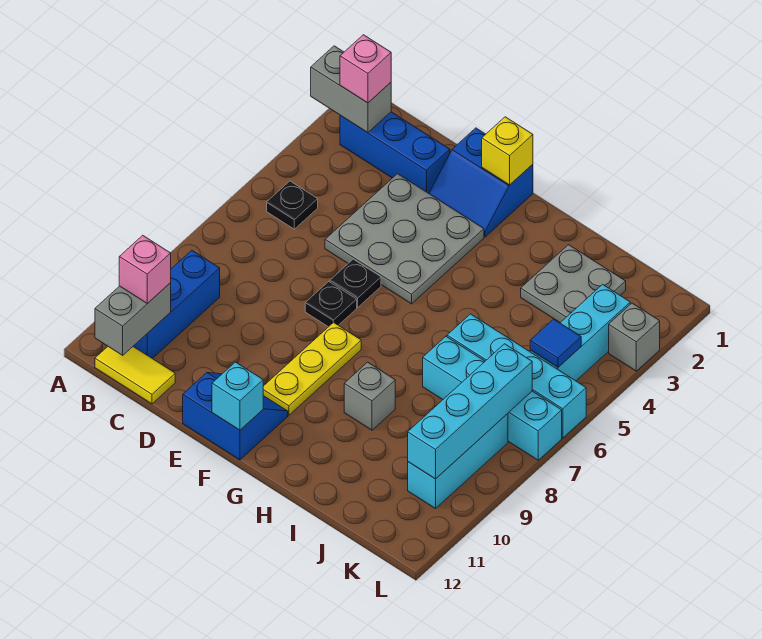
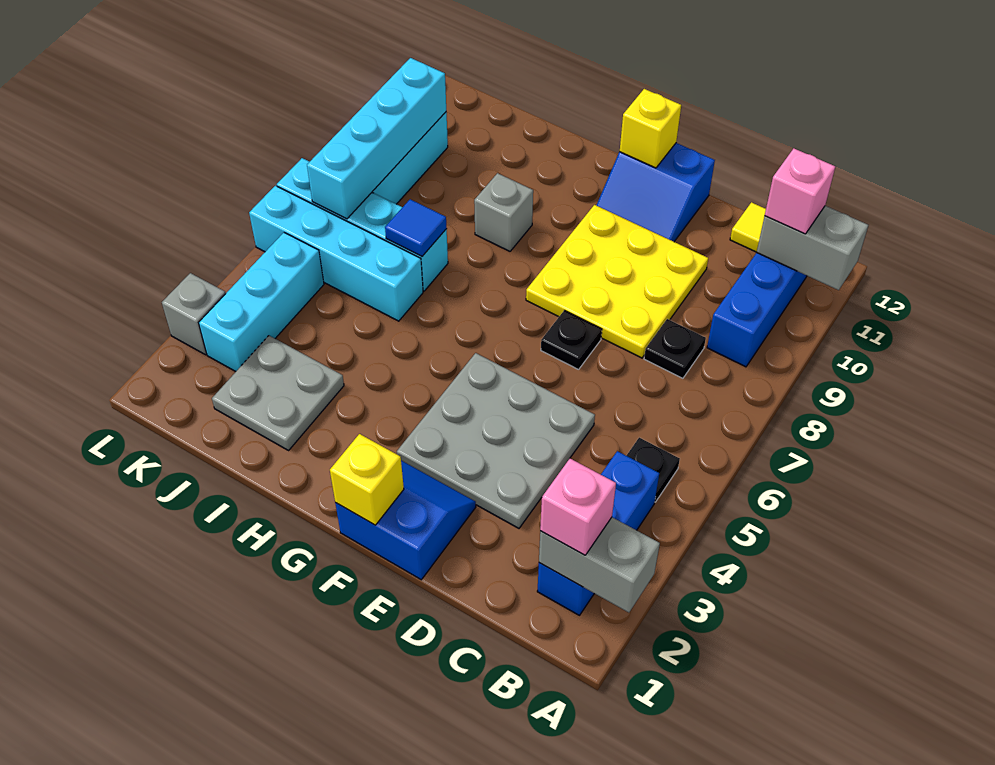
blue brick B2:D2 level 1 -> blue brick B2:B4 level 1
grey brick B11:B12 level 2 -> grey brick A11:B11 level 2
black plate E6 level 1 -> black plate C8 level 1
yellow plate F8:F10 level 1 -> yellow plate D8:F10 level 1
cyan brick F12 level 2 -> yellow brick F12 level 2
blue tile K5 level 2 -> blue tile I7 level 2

◇ ◇ ◇

**TASK TO CARRY OUT**
Strip out the pictures and quote the remaining data word for word.

**WORKED SOLUTION**
blue brick B2:D2 level 1 -> blue brick B2:B4 level 1
grey brick B11:B12 level 2 -> grey brick A11:B11 level 2
black plate E6 level 1 -> black plate C8 level 1
yellow plate F8:F10 level 1 -> yellow plate D8:F10 level 1
cyan brick F12 level 2 -> yellow brick F12 level 2
blue tile K5 level 2 -> blue tile I7 level 2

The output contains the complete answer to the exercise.